**Work task**
Please reproduce every entry, keeping each one exact.
*** Begin section ***
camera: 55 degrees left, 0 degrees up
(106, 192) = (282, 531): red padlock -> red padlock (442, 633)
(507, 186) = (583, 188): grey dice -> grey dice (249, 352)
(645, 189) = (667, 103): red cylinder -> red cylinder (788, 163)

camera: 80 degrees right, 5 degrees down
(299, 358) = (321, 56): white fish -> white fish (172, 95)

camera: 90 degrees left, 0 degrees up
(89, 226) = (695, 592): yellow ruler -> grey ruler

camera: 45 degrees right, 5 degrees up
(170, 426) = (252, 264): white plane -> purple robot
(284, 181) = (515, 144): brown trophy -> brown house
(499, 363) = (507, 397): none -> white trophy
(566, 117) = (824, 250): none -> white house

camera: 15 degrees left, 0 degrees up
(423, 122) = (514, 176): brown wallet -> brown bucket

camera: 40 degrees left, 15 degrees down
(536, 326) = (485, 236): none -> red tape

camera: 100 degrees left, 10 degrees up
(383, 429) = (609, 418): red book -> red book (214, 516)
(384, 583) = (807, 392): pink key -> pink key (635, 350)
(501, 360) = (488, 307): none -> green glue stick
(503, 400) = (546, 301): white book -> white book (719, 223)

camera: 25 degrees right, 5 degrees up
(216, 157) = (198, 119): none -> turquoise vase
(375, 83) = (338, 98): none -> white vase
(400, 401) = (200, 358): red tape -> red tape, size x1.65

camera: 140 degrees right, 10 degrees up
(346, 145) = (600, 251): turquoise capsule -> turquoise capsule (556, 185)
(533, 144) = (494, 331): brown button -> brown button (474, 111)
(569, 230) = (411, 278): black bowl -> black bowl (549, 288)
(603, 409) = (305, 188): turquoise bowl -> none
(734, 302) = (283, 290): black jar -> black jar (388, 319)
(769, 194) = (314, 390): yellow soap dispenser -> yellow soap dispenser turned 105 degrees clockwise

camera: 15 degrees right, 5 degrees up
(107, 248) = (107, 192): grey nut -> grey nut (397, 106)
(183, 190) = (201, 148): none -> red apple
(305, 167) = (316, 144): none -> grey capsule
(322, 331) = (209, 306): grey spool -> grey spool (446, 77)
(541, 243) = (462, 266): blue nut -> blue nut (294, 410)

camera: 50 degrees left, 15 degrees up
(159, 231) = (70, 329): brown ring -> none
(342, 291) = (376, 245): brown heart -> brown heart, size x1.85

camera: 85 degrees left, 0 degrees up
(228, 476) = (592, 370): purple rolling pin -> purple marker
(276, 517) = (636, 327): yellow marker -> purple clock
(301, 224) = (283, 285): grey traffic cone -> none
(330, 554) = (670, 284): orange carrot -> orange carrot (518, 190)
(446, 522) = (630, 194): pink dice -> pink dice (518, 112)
*** End section ***
**Output**
camera: 55 degrees left, 0 degrees up
(106, 192) = (282, 531): red padlock -> red padlock (442, 633)
(507, 186) = (583, 188): grey dice -> grey dice (249, 352)
(645, 189) = (667, 103): red cylinder -> red cylinder (788, 163)

camera: 80 degrees right, 5 degrees down
(299, 358) = (321, 56): white fish -> white fish (172, 95)

camera: 90 degrees left, 0 degrees up
(89, 226) = (695, 592): yellow ruler -> grey ruler

camera: 45 degrees right, 5 degrees up
(170, 426) = (252, 264): white plane -> purple robot
(284, 181) = (515, 144): brown trophy -> brown house
(499, 363) = (507, 397): none -> white trophy
(566, 117) = (824, 250): none -> white house

camera: 15 degrees left, 0 degrees up
(423, 122) = (514, 176): brown wallet -> brown bucket

camera: 40 degrees left, 15 degrees down
(536, 326) = (485, 236): none -> red tape

camera: 100 degrees left, 10 degrees up
(383, 429) = (609, 418): red book -> red book (214, 516)
(384, 583) = (807, 392): pink key -> pink key (635, 350)
(501, 360) = (488, 307): none -> green glue stick
(503, 400) = (546, 301): white book -> white book (719, 223)

camera: 25 degrees right, 5 degrees up
(216, 157) = (198, 119): none -> turquoise vase
(375, 83) = (338, 98): none -> white vase
(400, 401) = (200, 358): red tape -> red tape, size x1.65

camera: 140 degrees right, 10 degrees up
(346, 145) = (600, 251): turquoise capsule -> turquoise capsule (556, 185)
(533, 144) = (494, 331): brown button -> brown button (474, 111)
(569, 230) = (411, 278): black bowl -> black bowl (549, 288)
(603, 409) = (305, 188): turquoise bowl -> none
(734, 302) = (283, 290): black jar -> black jar (388, 319)
(769, 194) = (314, 390): yellow soap dispenser -> yellow soap dispenser turned 105 degrees clockwise

camera: 15 degrees right, 5 degrees up
(107, 248) = (107, 192): grey nut -> grey nut (397, 106)
(183, 190) = (201, 148): none -> red apple
(305, 167) = (316, 144): none -> grey capsule
(322, 331) = (209, 306): grey spool -> grey spool (446, 77)
(541, 243) = (462, 266): blue nut -> blue nut (294, 410)

camera: 50 degrees left, 15 degrees up
(159, 231) = (70, 329): brown ring -> none
(342, 291) = (376, 245): brown heart -> brown heart, size x1.85

camera: 85 degrees left, 0 degrees up
(228, 476) = (592, 370): purple rolling pin -> purple marker
(276, 517) = (636, 327): yellow marker -> purple clock
(301, 224) = (283, 285): grey traffic cone -> none
(330, 554) = (670, 284): orange carrot -> orange carrot (518, 190)
(446, 522) = (630, 194): pink dice -> pink dice (518, 112)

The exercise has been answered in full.